> _Data supplied_:
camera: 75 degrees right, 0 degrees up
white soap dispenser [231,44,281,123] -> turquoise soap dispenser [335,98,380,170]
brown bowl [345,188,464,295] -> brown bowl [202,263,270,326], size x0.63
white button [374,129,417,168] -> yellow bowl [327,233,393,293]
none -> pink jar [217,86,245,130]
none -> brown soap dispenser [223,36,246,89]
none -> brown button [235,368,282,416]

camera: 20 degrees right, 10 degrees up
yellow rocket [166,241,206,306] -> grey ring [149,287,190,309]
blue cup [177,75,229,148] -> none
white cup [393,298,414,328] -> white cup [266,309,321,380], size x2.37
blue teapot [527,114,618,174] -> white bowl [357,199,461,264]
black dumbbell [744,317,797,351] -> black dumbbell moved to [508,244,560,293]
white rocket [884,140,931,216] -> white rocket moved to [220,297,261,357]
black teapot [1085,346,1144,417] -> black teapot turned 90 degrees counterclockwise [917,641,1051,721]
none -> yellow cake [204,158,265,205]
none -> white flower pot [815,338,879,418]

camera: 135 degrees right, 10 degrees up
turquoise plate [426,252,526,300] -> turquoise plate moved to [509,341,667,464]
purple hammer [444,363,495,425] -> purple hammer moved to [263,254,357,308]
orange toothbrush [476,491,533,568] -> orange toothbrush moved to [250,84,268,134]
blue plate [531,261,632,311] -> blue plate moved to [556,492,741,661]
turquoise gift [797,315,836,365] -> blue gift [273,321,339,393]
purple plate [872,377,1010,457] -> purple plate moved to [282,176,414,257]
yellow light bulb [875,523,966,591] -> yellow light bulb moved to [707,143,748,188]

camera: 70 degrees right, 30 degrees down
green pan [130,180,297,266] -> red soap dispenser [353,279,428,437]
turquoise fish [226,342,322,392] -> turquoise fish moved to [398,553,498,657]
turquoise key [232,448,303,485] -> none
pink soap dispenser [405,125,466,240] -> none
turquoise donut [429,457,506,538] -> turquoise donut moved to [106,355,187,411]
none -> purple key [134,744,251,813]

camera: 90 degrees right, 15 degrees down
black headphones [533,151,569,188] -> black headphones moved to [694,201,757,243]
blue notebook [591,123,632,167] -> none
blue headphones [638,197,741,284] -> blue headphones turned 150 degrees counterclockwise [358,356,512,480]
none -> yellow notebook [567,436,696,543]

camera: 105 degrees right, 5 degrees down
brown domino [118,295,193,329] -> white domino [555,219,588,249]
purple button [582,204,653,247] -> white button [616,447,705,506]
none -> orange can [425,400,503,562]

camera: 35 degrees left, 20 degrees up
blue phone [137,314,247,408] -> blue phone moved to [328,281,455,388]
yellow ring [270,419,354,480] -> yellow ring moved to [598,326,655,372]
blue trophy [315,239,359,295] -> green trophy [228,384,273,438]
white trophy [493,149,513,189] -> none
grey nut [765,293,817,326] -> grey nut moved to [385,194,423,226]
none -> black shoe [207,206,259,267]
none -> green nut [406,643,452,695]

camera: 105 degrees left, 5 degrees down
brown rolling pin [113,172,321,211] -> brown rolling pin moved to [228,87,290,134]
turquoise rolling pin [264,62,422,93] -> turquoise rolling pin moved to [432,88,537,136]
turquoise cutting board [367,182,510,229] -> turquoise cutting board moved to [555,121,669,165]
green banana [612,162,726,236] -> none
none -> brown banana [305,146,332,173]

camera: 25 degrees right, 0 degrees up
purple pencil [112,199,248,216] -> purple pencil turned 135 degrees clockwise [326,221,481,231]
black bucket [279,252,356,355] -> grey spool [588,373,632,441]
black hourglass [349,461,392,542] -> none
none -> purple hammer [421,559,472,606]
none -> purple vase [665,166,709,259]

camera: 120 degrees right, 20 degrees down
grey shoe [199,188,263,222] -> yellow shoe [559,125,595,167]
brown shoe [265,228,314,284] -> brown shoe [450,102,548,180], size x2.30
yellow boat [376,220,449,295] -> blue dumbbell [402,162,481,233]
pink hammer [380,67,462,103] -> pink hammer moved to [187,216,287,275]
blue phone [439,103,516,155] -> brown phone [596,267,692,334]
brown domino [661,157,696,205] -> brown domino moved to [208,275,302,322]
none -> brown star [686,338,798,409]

> _Your task_: Which lines above run from the one containing "purple hammer [444,363,495,425]" to the one containing "none -> yellow notebook [567,436,696,543]"? Give them again exactly, both ends included.

> _Solution to the problem_:
purple hammer [444,363,495,425] -> purple hammer moved to [263,254,357,308]
orange toothbrush [476,491,533,568] -> orange toothbrush moved to [250,84,268,134]
blue plate [531,261,632,311] -> blue plate moved to [556,492,741,661]
turquoise gift [797,315,836,365] -> blue gift [273,321,339,393]
purple plate [872,377,1010,457] -> purple plate moved to [282,176,414,257]
yellow light bulb [875,523,966,591] -> yellow light bulb moved to [707,143,748,188]

camera: 70 degrees right, 30 degrees down
green pan [130,180,297,266] -> red soap dispenser [353,279,428,437]
turquoise fish [226,342,322,392] -> turquoise fish moved to [398,553,498,657]
turquoise key [232,448,303,485] -> none
pink soap dispenser [405,125,466,240] -> none
turquoise donut [429,457,506,538] -> turquoise donut moved to [106,355,187,411]
none -> purple key [134,744,251,813]

camera: 90 degrees right, 15 degrees down
black headphones [533,151,569,188] -> black headphones moved to [694,201,757,243]
blue notebook [591,123,632,167] -> none
blue headphones [638,197,741,284] -> blue headphones turned 150 degrees counterclockwise [358,356,512,480]
none -> yellow notebook [567,436,696,543]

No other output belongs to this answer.